Material for this exercise =
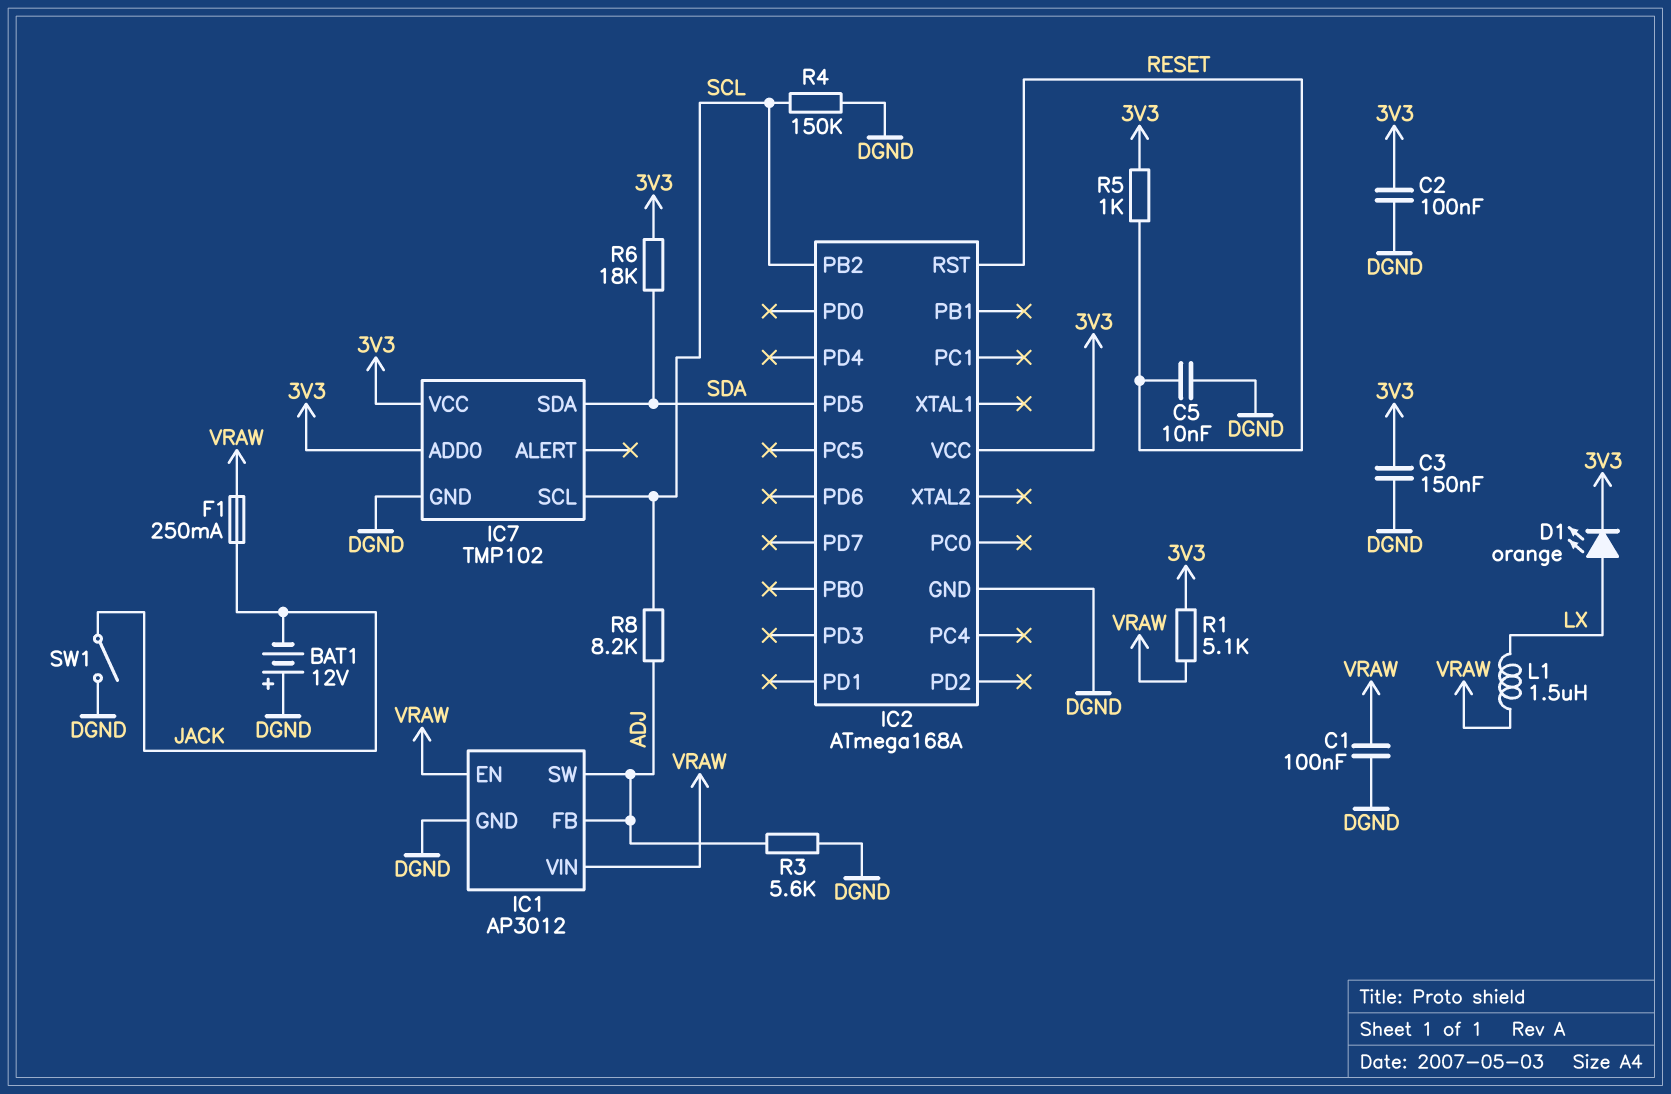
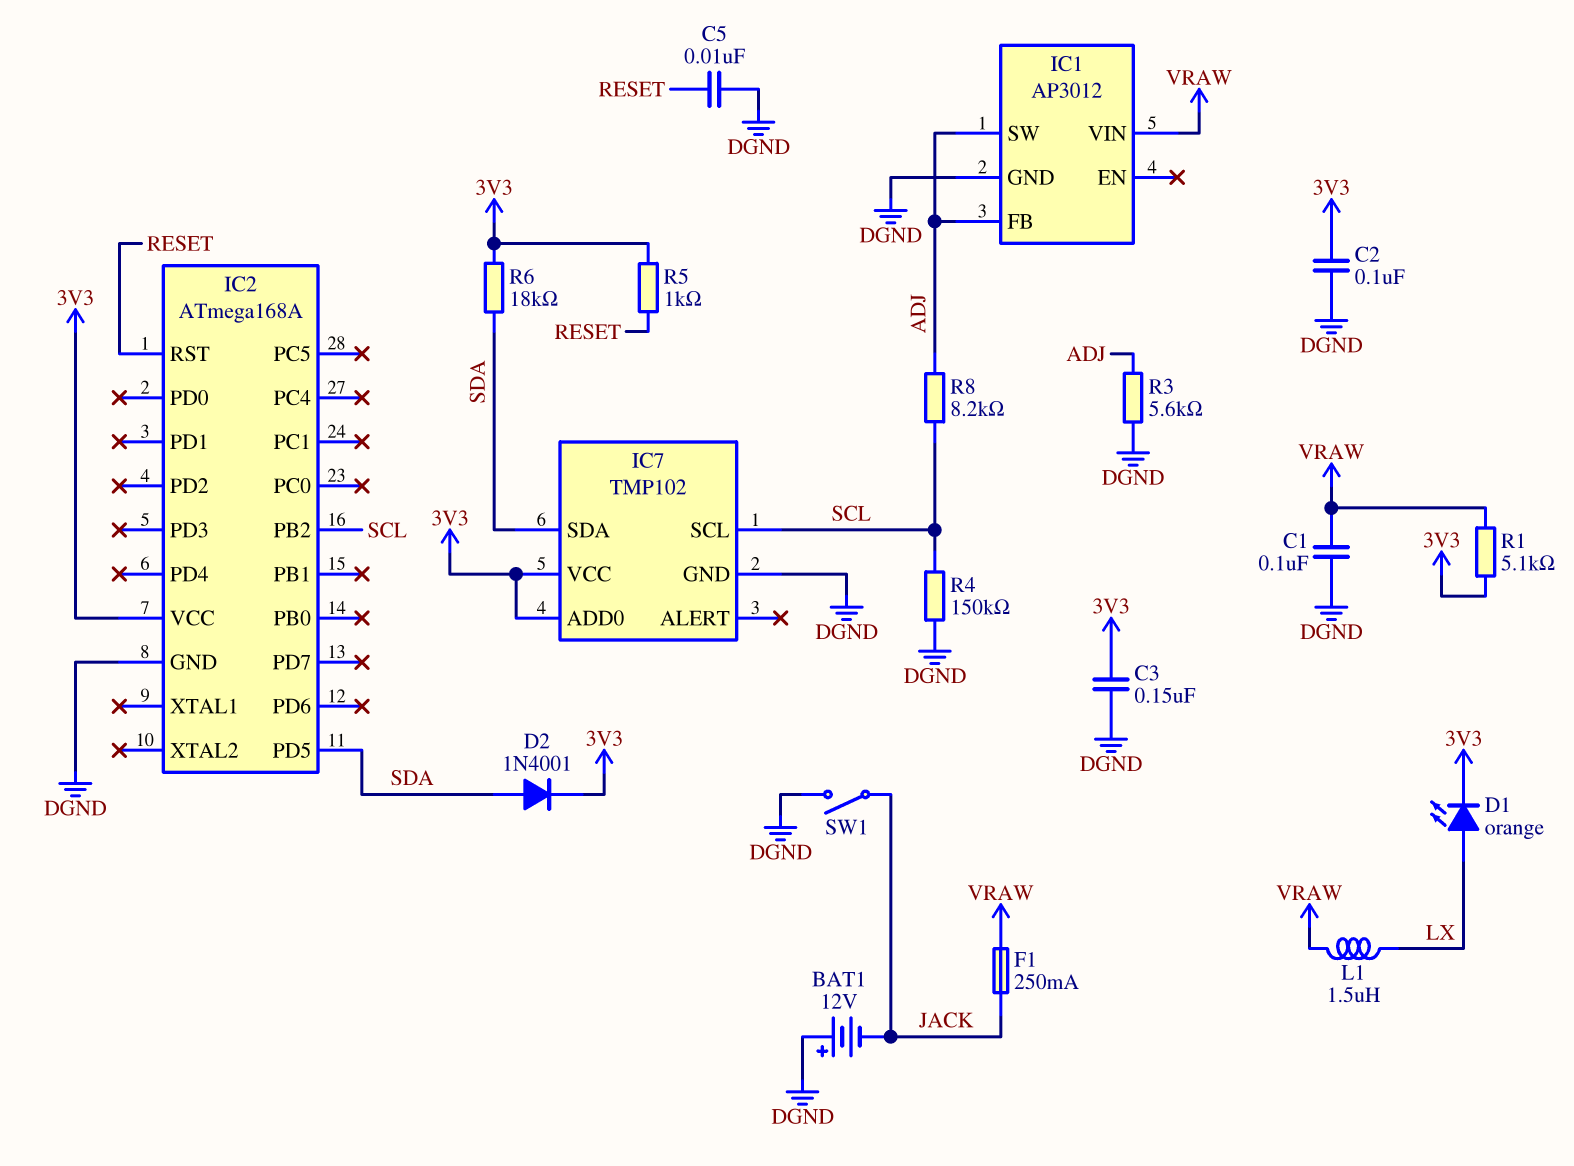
D2: none -> diode 1N4001 (A SDA, K 3V3)
IC1 pin EN: VRAW -> none

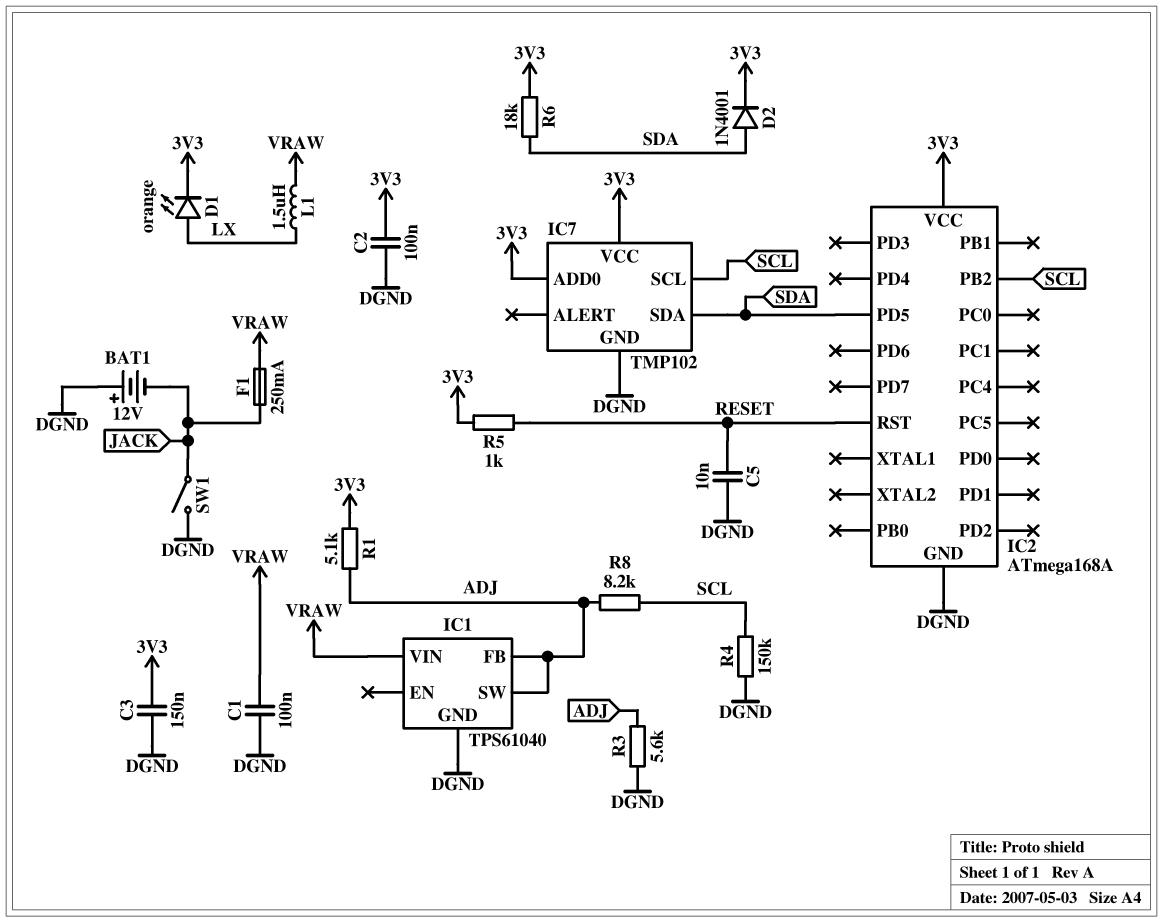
IC1: AP3012 -> TPS61040
R1: 5.1k (3V3, VRAW) -> 5.1k (3V3, ADJ)

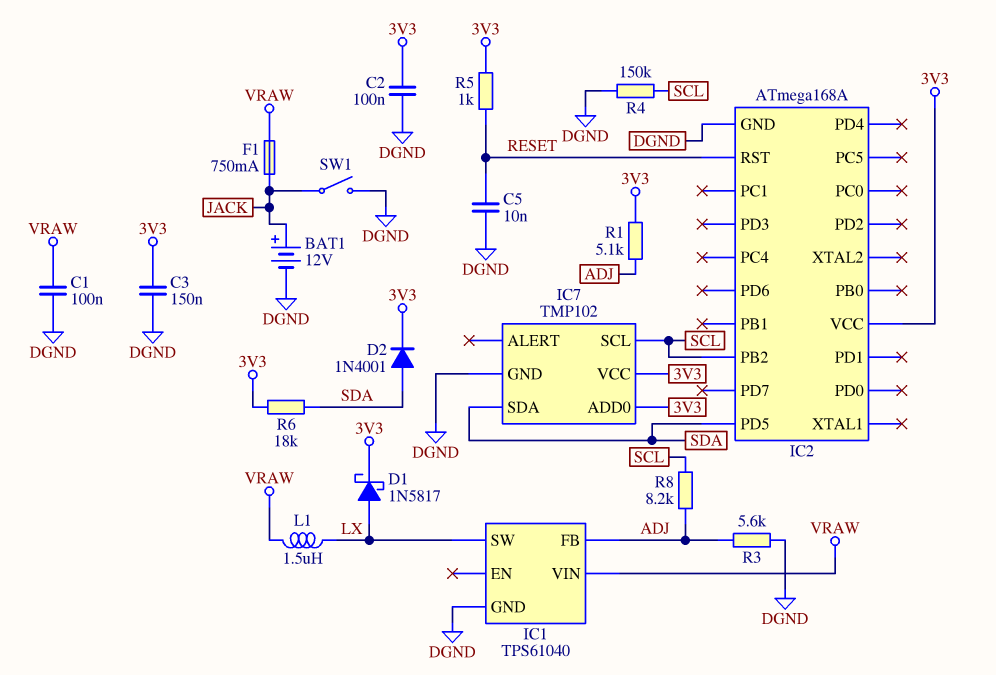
BAT1: 12V (plus DGND, minus JACK) -> 12V (plus JACK, minus DGND)
D1: LED orange (A LX, K 3V3) -> schottky 1N5817 (A LX, K 3V3)
F1: 250mA (JACK, VRAW) -> 750mA (JACK, VRAW)
IC1 pin SW: ADJ -> LX

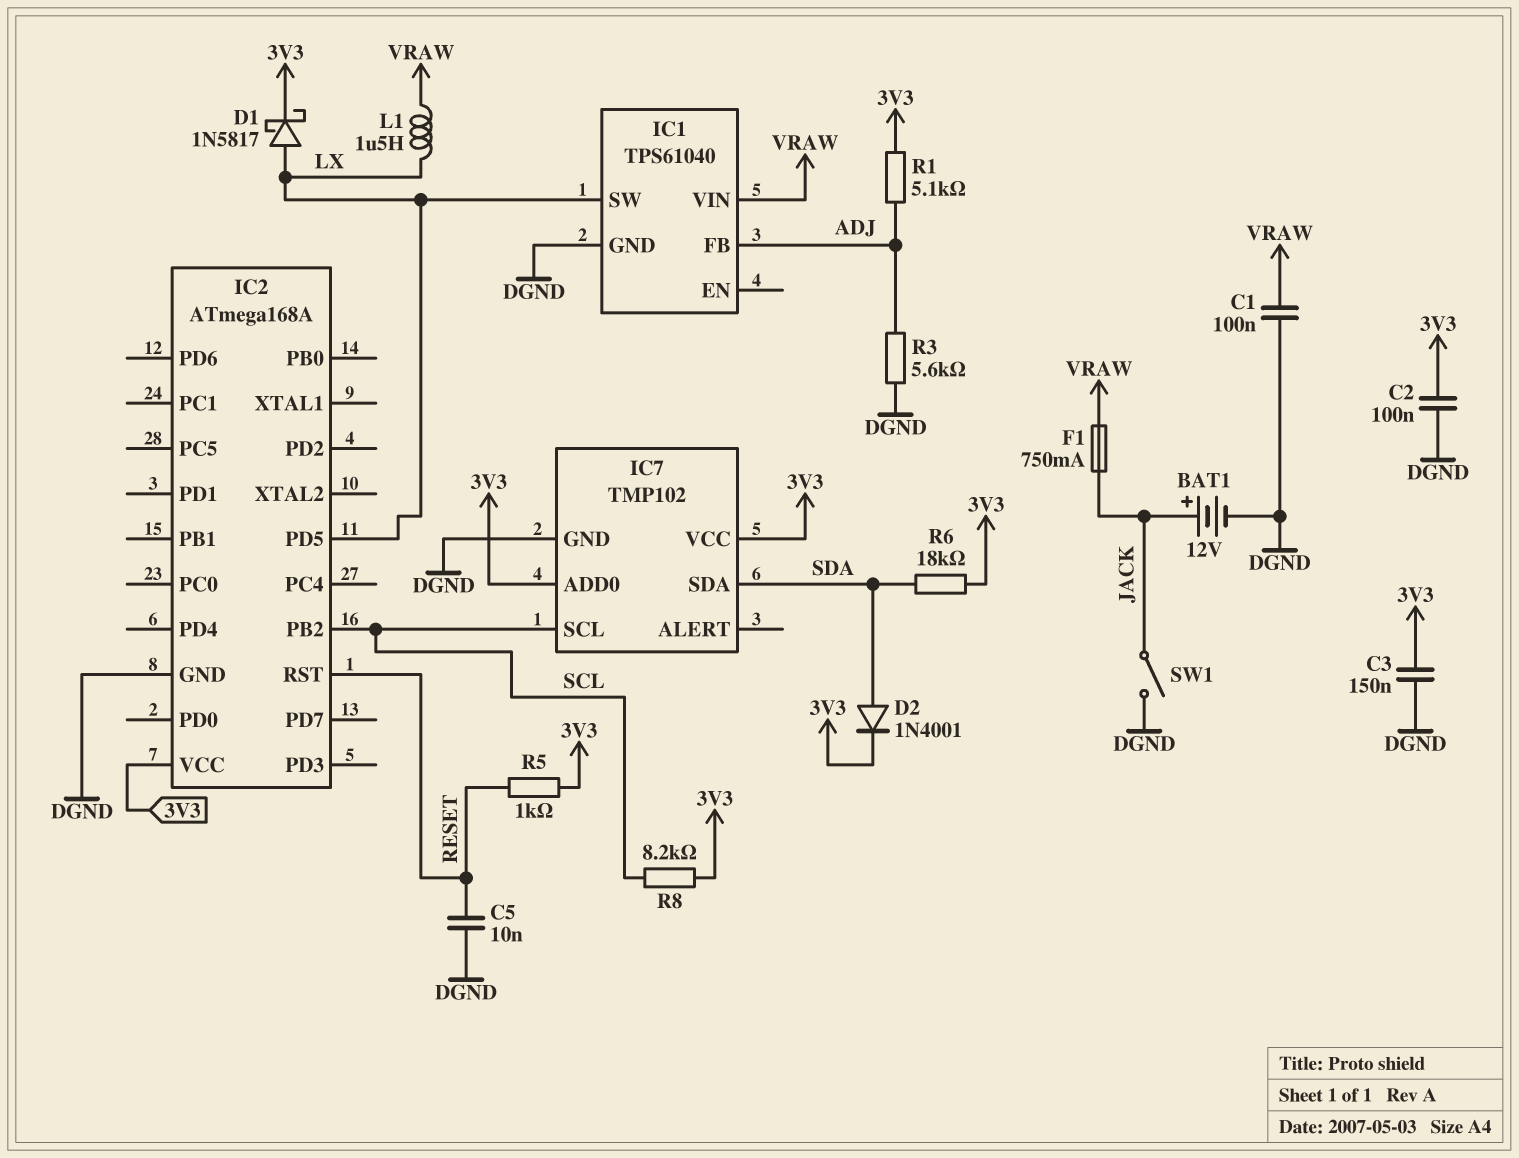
IC2 pin PD5: SDA -> LX
R4: 150k (DGND, SCL) -> none
R8: 8.2k (ADJ, SCL) -> 8.2k (3V3, SCL)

Your objective = Take each line of the material that contains the word "VRAW" and list it.

Answer space =
IC1 pin EN: VRAW -> none
R1: 5.1k (3V3, VRAW) -> 5.1k (3V3, ADJ)
F1: 250mA (JACK, VRAW) -> 750mA (JACK, VRAW)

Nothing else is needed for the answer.